■ **TASK REQUIREMENTS**
Please give, exactly as they appear below, the line with "tan cone D7 level 2 -> tan cone B7 level 2" and every line after it through the final one, and nothing else.

■ **INFORMATION PROVIDED**
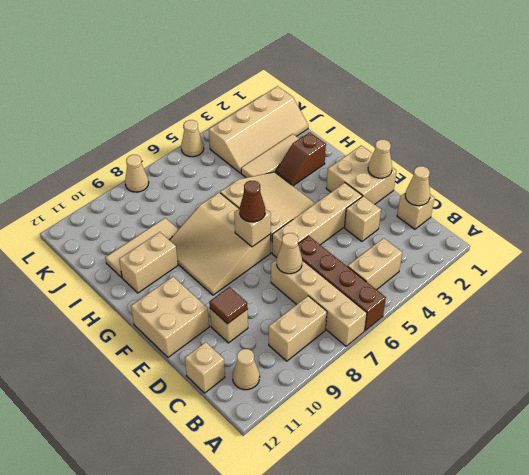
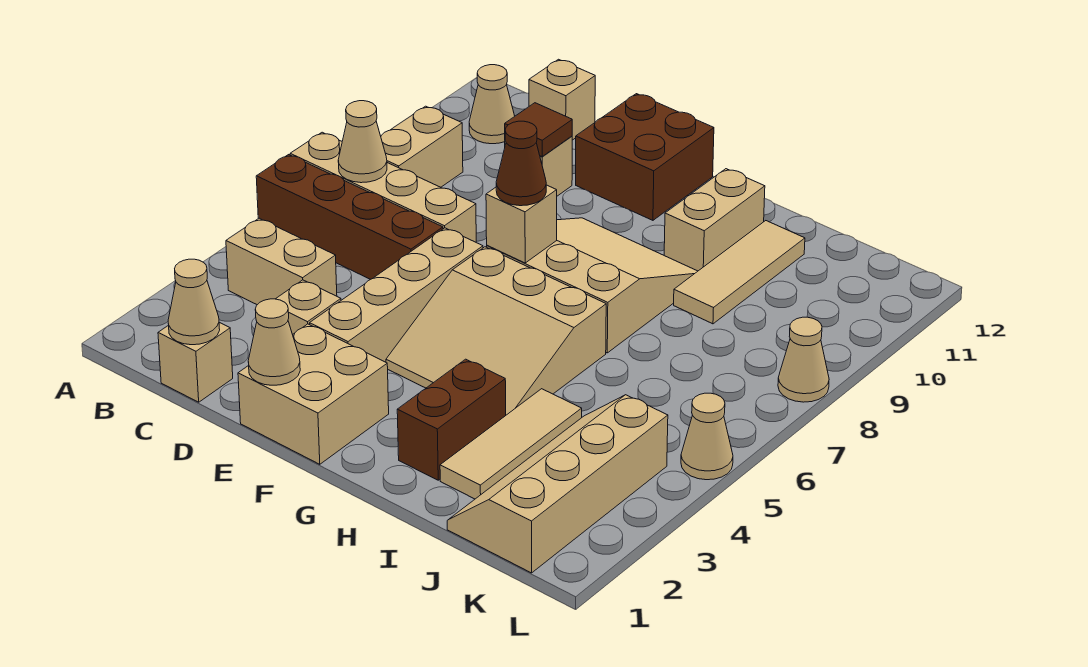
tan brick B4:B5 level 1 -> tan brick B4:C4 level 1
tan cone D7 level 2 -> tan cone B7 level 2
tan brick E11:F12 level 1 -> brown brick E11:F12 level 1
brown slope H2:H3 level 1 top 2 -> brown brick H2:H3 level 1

■ **RESULT OF THE EXERCISE**
tan cone D7 level 2 -> tan cone B7 level 2
tan brick E11:F12 level 1 -> brown brick E11:F12 level 1
brown slope H2:H3 level 1 top 2 -> brown brick H2:H3 level 1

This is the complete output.